Information provided
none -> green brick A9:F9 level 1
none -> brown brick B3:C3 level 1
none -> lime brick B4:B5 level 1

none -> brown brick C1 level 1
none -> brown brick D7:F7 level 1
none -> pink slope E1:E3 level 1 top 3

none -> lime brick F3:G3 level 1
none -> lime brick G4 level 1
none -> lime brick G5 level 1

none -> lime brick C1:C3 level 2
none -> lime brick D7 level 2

==

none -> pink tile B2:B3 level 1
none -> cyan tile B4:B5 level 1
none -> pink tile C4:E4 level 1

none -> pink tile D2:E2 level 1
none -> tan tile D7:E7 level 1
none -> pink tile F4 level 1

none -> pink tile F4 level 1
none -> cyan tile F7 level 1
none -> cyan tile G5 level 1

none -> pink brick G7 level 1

--

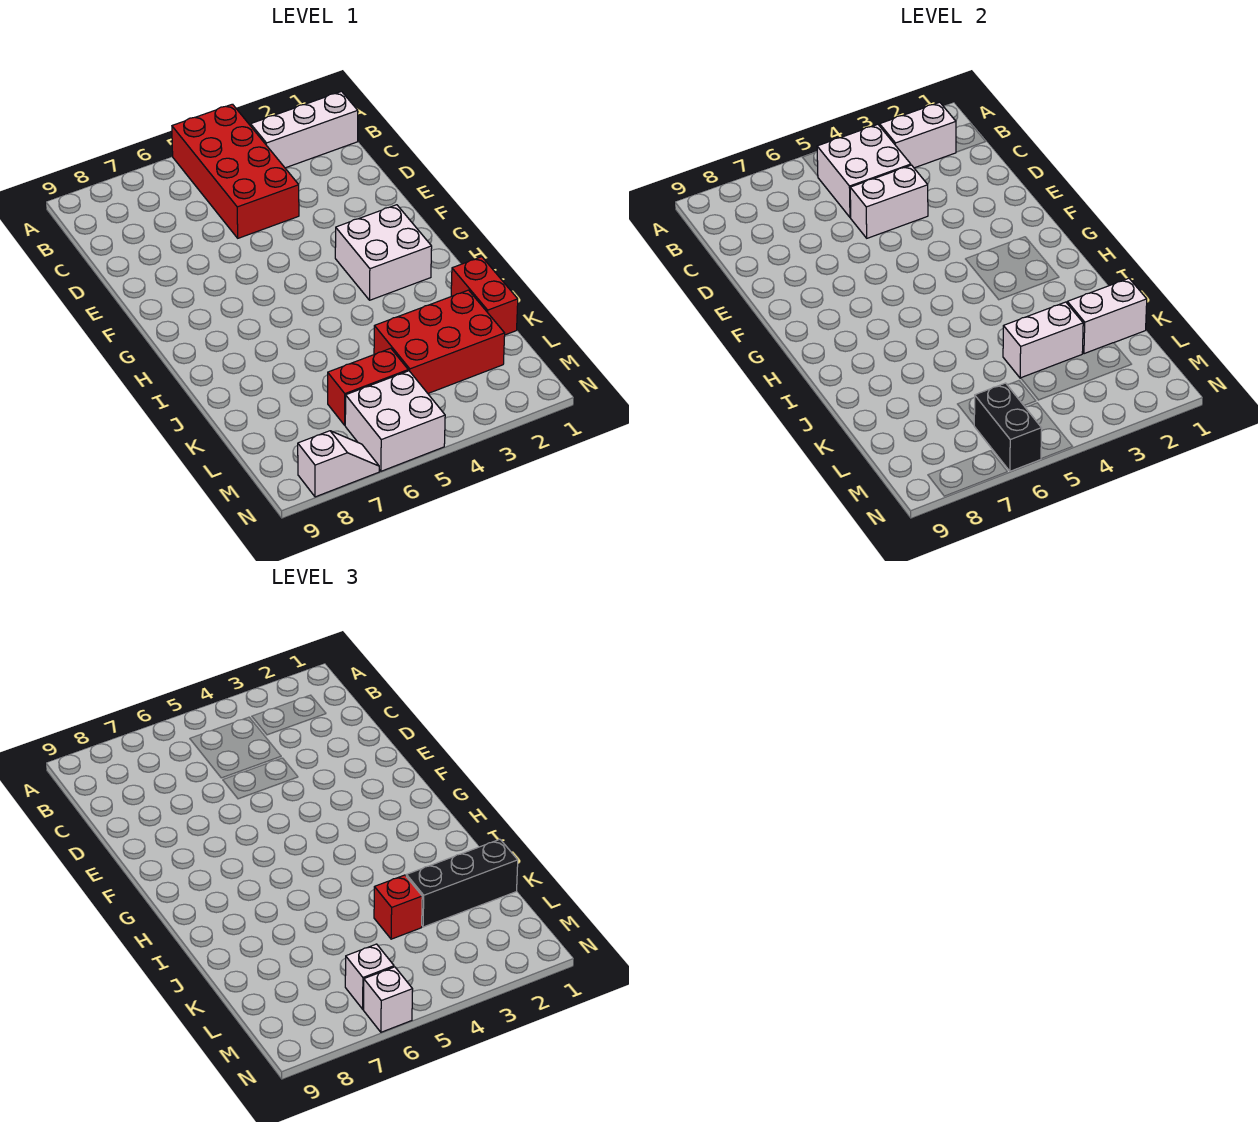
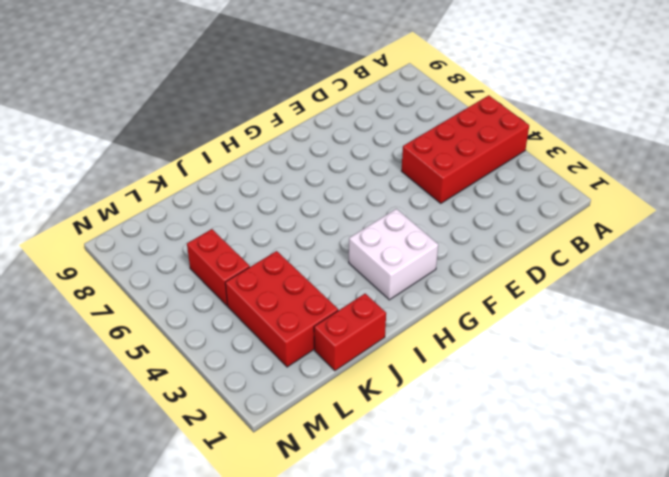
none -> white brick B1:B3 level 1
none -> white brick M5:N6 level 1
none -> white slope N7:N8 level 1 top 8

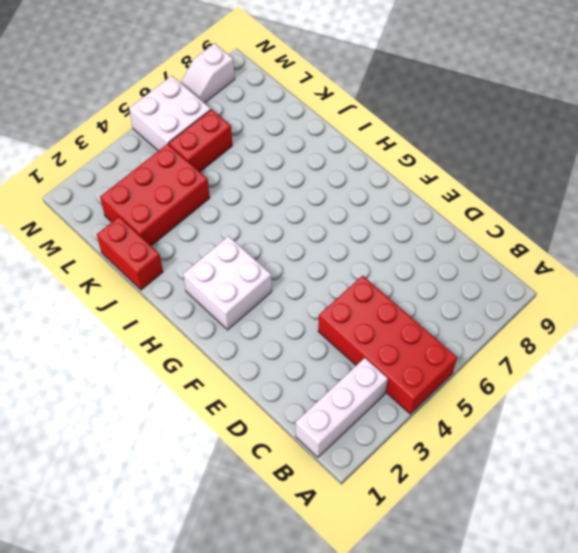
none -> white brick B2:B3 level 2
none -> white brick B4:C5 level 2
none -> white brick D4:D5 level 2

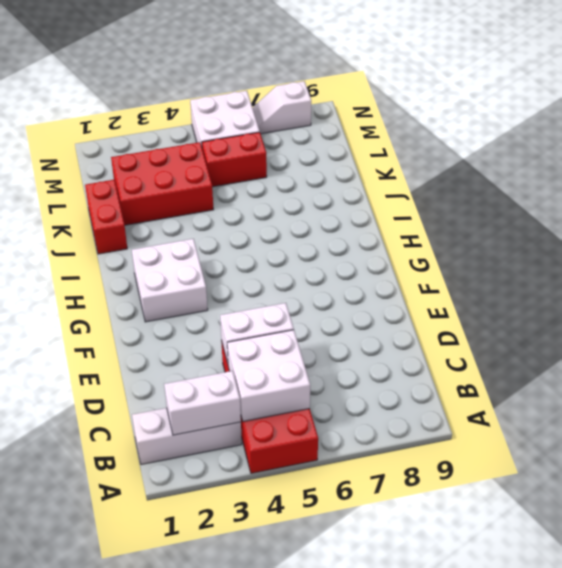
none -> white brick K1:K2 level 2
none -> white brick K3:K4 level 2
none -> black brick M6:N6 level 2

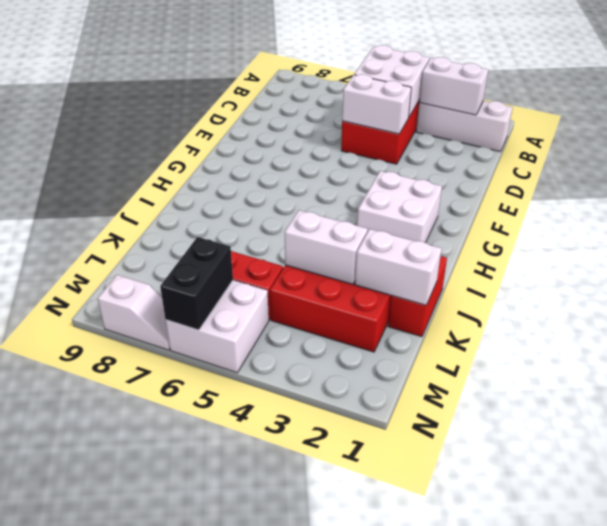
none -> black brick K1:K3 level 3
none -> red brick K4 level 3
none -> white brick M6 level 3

What the exercise asks
Please work out how many lines of the records contain "lime" and give only that number.

Answer space
6